Dataset:

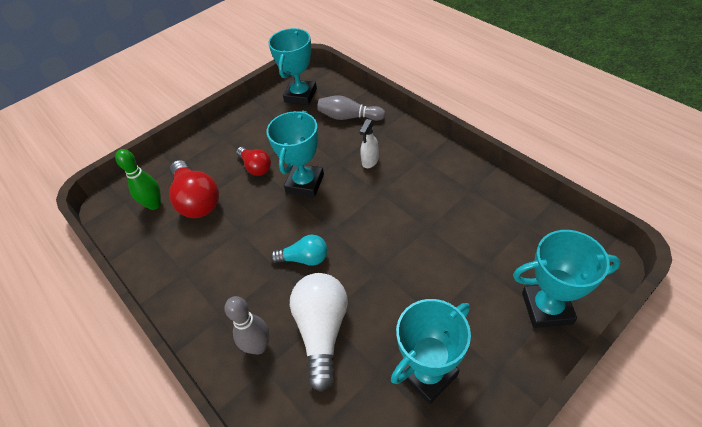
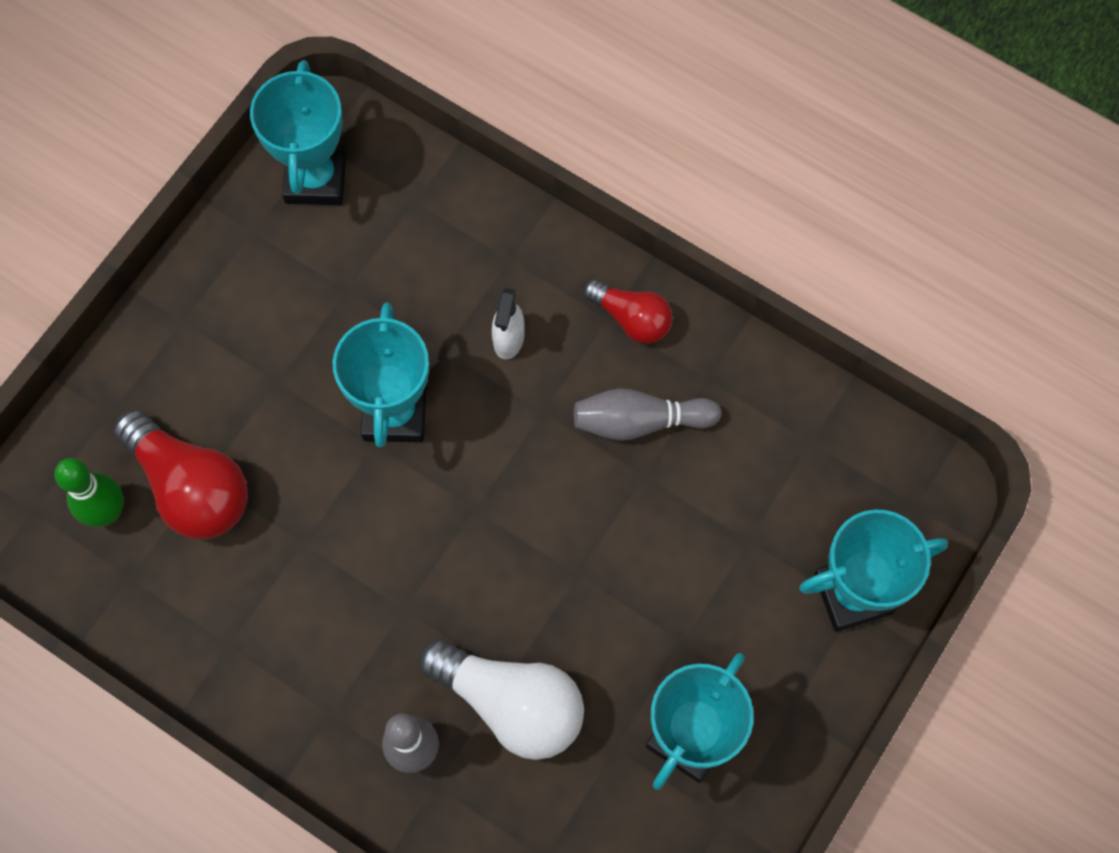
camera: 20 degrees left, 20 degrees up
red light bulb [236,147,271,176] -> red light bulb moved to [584,279,673,344]
turquoise light bulb [270,235,327,266] -> none
white light bulb [290,273,348,392] -> white light bulb turned 135 degrees clockwise [419,639,584,760]
grey bowling pin [317,96,386,121] -> grey bowling pin moved to [574,388,721,441]

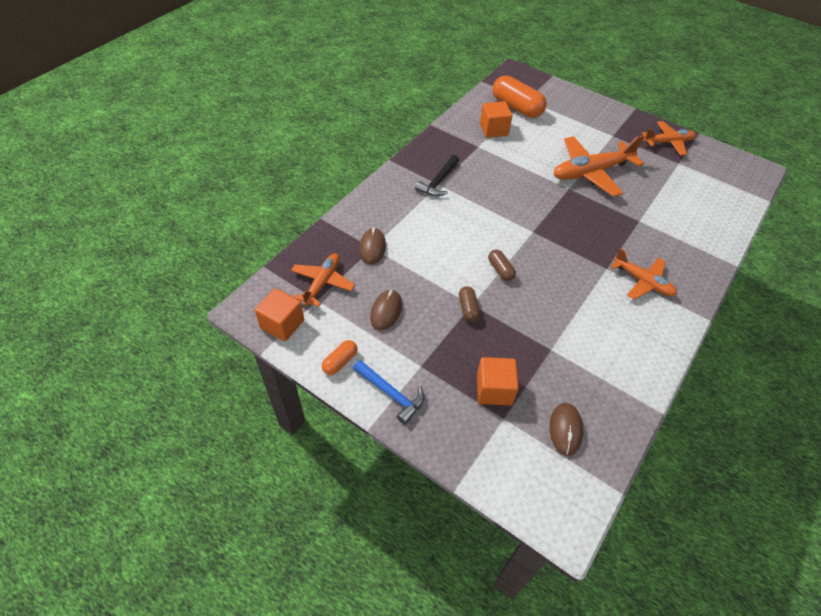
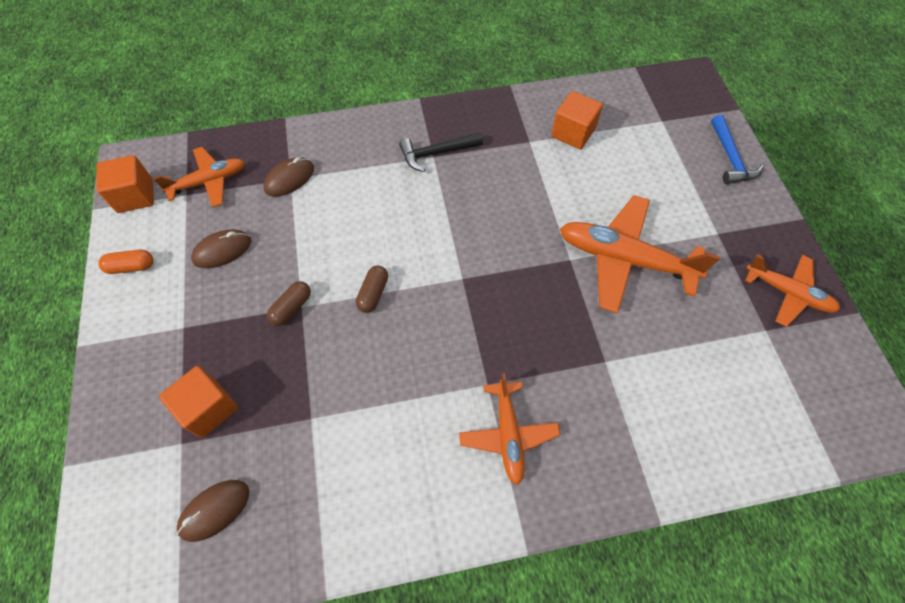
camera: 45 degrees right, 10 degrees up
blue hammer [353,360,425,425] -> blue hammer moved to [711,115,764,184]
orange capsule [492,76,547,118] -> none

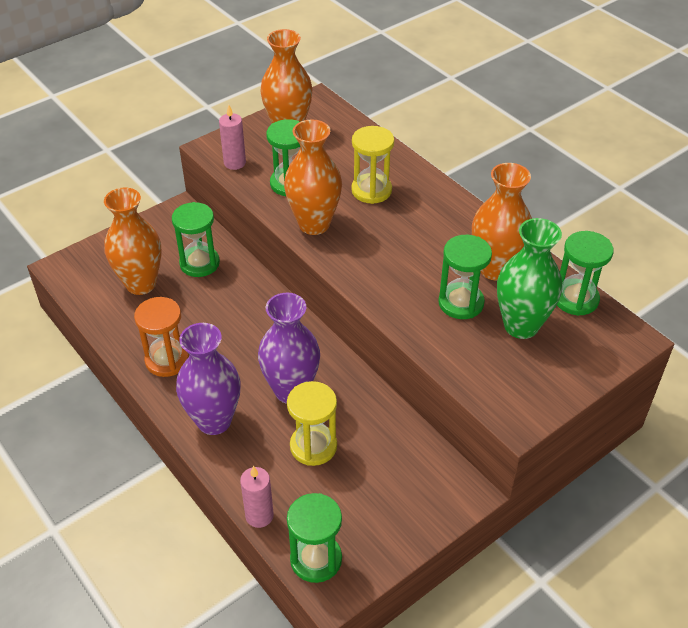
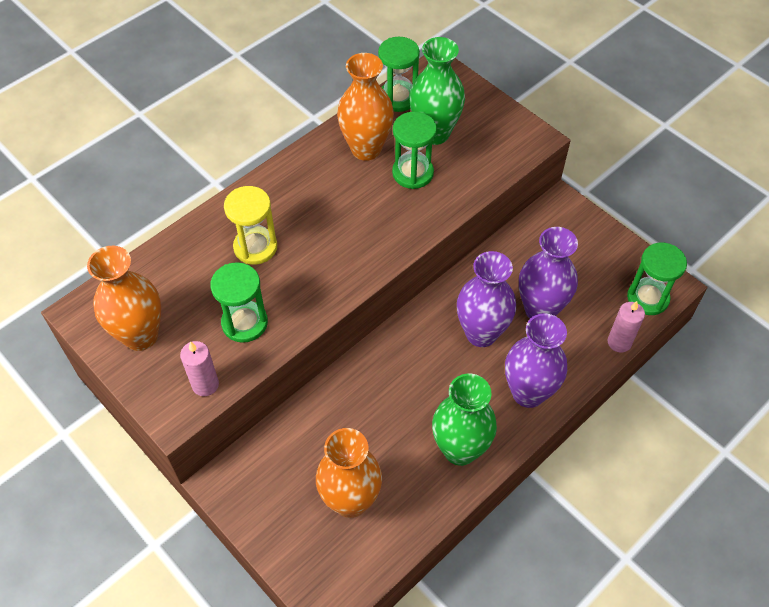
camera: 95 degrees left, 10 degrees up
orange hourglass [134,297,189,377] -> green vase [432,373,497,466]
green hourglass [172,202,220,277] -> none
orange vase [284,120,342,235] -> none
yellow hourglass [287,381,337,466] -> purple vase [519,227,578,319]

Your goal: Output the lines, exactly: the first line of the entries above, every line after it, and the line with "camera: 45 degrees right, 10 degrees up" as the last. No pictures.

Task result:
camera: 20 degrees left, 20 degrees up
red light bulb [236,147,271,176] -> red light bulb moved to [584,279,673,344]
turquoise light bulb [270,235,327,266] -> none
white light bulb [290,273,348,392] -> white light bulb turned 135 degrees clockwise [419,639,584,760]
grey bowling pin [317,96,386,121] -> grey bowling pin moved to [574,388,721,441]

camera: 45 degrees right, 10 degrees up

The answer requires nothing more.